INPUT FOR THIS TASK:
* * *

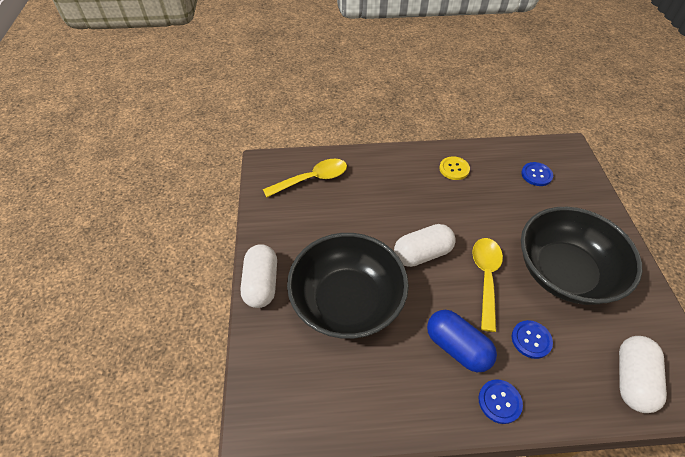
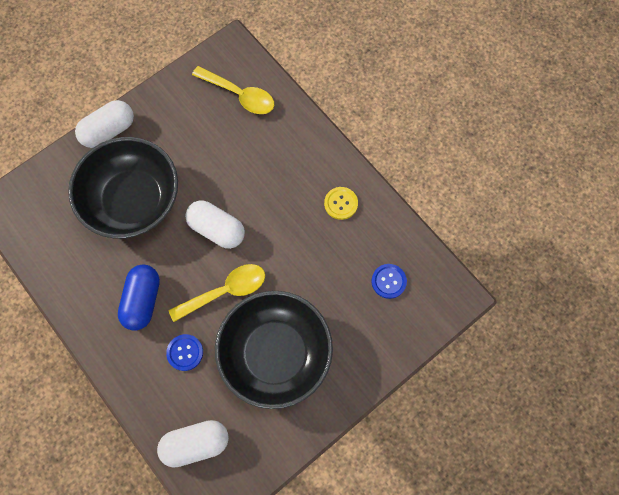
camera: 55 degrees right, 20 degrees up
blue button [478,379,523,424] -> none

* * *

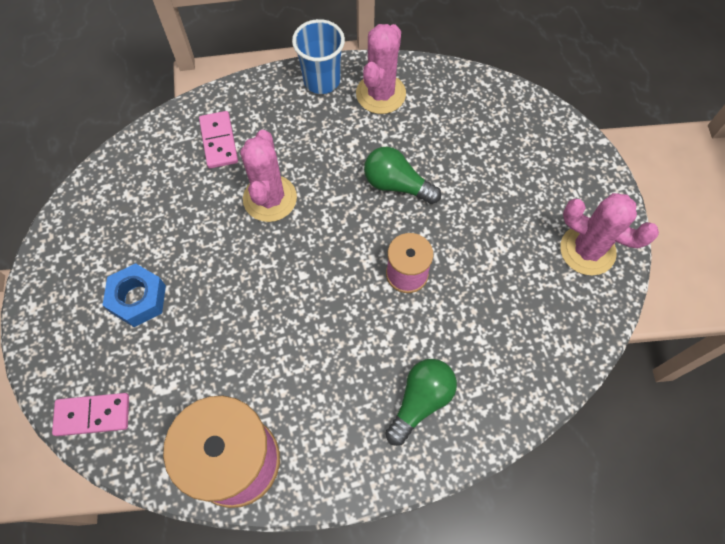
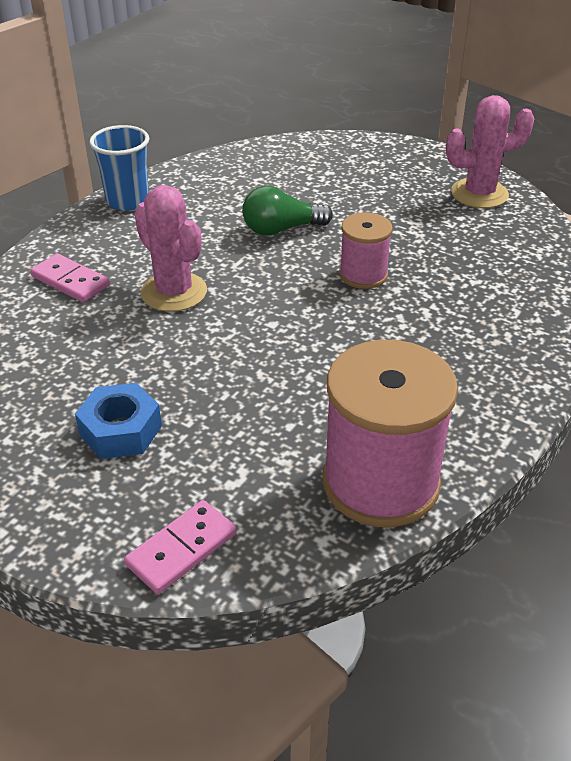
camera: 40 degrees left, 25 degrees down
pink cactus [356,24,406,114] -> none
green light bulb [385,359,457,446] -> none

* * *

Leave out every line above except those from the line with "camera: 55 degrees right, 20 degrees up" up to and including the line with "blue button [478,379,523,424] -> none", and copy those exactly.

camera: 55 degrees right, 20 degrees up
blue button [478,379,523,424] -> none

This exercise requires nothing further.